### AVAILABLE DATA:
......
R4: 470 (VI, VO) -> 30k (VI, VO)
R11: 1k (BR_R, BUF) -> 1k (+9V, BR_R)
......
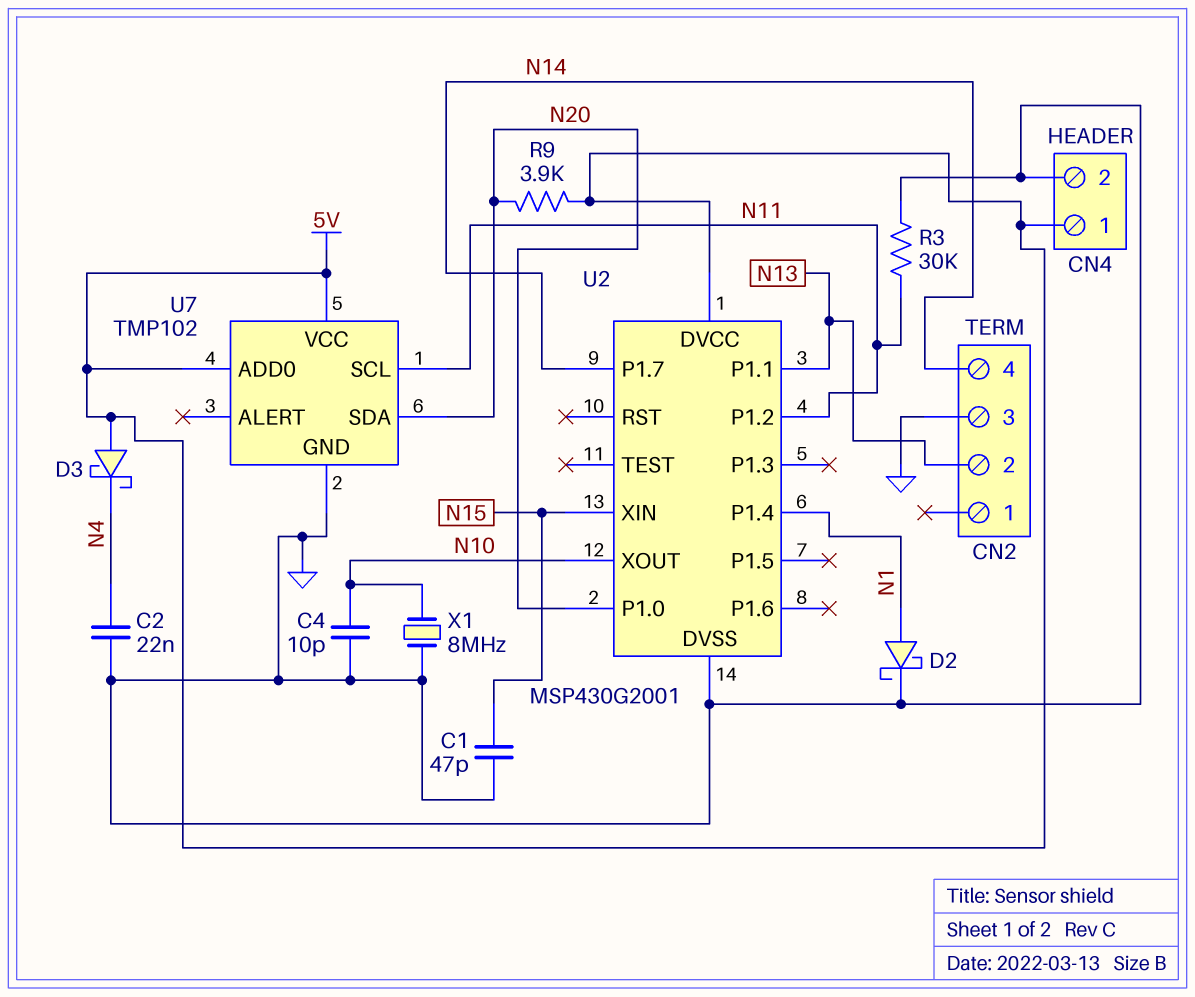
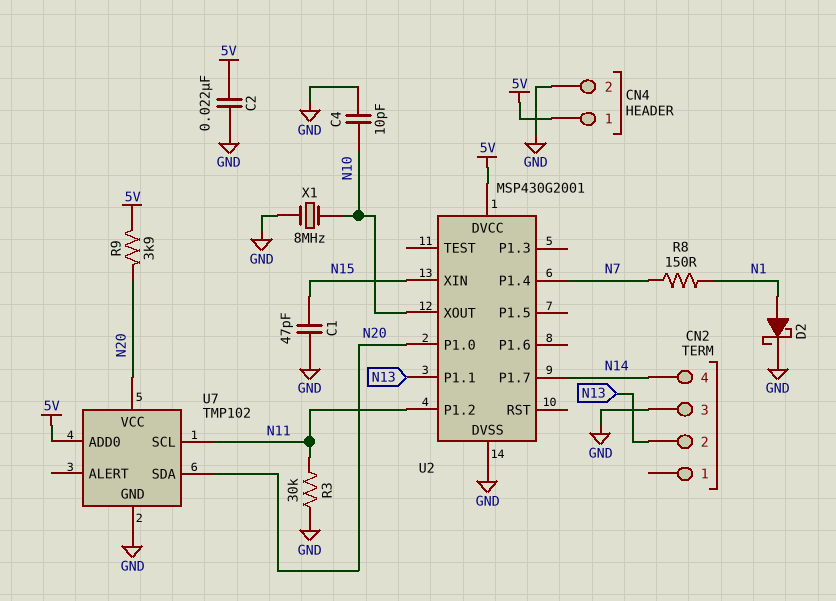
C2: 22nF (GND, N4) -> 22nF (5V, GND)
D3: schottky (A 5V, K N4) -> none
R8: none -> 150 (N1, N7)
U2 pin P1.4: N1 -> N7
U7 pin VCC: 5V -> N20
......
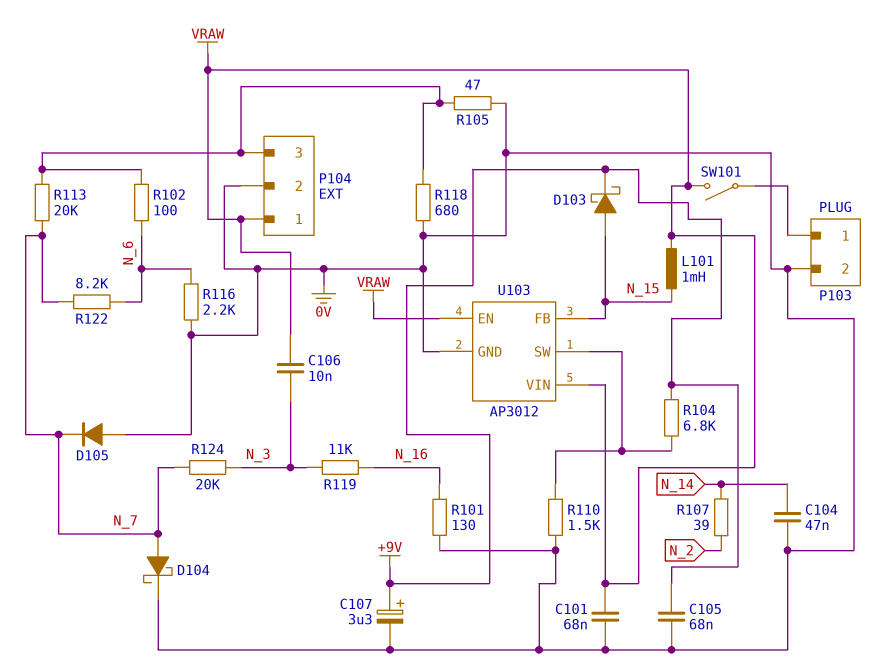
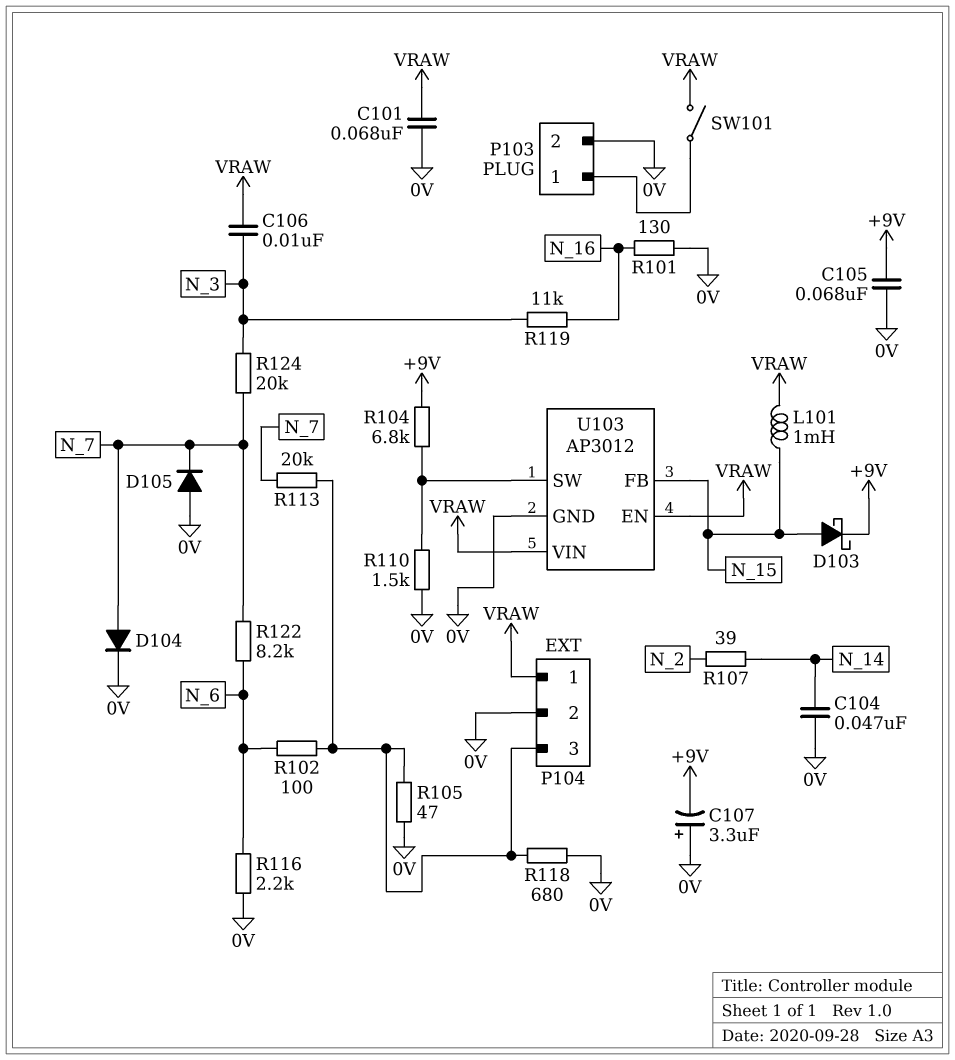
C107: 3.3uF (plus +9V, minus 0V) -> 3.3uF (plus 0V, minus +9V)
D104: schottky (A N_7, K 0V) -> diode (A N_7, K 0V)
......
Across the material, how many lines contain the word "schottky"? Only the number is wanted.

### RESULT FOR THIS EXERCISE:
2